Exercise objective: Once you have read the data below, set it all down again exactly.

++++ Supplied records ++++

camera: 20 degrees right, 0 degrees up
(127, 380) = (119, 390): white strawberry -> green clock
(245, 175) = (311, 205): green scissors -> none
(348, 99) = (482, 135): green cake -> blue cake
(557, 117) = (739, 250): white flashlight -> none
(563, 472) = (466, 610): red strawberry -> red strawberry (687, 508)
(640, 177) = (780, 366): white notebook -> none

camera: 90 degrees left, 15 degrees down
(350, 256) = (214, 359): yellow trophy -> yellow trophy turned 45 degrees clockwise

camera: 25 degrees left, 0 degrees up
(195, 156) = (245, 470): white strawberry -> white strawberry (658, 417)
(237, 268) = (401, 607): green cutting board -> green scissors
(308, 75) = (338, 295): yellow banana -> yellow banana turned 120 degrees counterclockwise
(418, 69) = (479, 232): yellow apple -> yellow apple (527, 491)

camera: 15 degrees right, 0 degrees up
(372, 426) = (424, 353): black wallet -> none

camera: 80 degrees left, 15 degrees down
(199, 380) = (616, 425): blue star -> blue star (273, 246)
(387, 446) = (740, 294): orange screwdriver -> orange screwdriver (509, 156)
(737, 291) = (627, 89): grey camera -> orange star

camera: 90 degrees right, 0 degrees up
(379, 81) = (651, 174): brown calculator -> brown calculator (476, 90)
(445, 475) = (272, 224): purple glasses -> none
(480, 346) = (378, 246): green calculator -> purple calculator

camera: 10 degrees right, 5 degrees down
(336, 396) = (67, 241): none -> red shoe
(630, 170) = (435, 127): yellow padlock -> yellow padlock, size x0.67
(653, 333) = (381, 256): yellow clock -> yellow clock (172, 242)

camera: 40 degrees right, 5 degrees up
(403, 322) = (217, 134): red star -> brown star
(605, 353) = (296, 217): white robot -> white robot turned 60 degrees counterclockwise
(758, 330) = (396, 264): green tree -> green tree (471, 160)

++++

Solution for this problem:
camera: 20 degrees right, 0 degrees up
(127, 380) = (119, 390): white strawberry -> green clock
(245, 175) = (311, 205): green scissors -> none
(348, 99) = (482, 135): green cake -> blue cake
(557, 117) = (739, 250): white flashlight -> none
(563, 472) = (466, 610): red strawberry -> red strawberry (687, 508)
(640, 177) = (780, 366): white notebook -> none

camera: 90 degrees left, 15 degrees down
(350, 256) = (214, 359): yellow trophy -> yellow trophy turned 45 degrees clockwise

camera: 25 degrees left, 0 degrees up
(195, 156) = (245, 470): white strawberry -> white strawberry (658, 417)
(237, 268) = (401, 607): green cutting board -> green scissors
(308, 75) = (338, 295): yellow banana -> yellow banana turned 120 degrees counterclockwise
(418, 69) = (479, 232): yellow apple -> yellow apple (527, 491)

camera: 15 degrees right, 0 degrees up
(372, 426) = (424, 353): black wallet -> none

camera: 80 degrees left, 15 degrees down
(199, 380) = (616, 425): blue star -> blue star (273, 246)
(387, 446) = (740, 294): orange screwdriver -> orange screwdriver (509, 156)
(737, 291) = (627, 89): grey camera -> orange star

camera: 90 degrees right, 0 degrees up
(379, 81) = (651, 174): brown calculator -> brown calculator (476, 90)
(445, 475) = (272, 224): purple glasses -> none
(480, 346) = (378, 246): green calculator -> purple calculator

camera: 10 degrees right, 5 degrees down
(336, 396) = (67, 241): none -> red shoe
(630, 170) = (435, 127): yellow padlock -> yellow padlock, size x0.67
(653, 333) = (381, 256): yellow clock -> yellow clock (172, 242)

camera: 40 degrees right, 5 degrees up
(403, 322) = (217, 134): red star -> brown star
(605, 353) = (296, 217): white robot -> white robot turned 60 degrees counterclockwise
(758, 330) = (396, 264): green tree -> green tree (471, 160)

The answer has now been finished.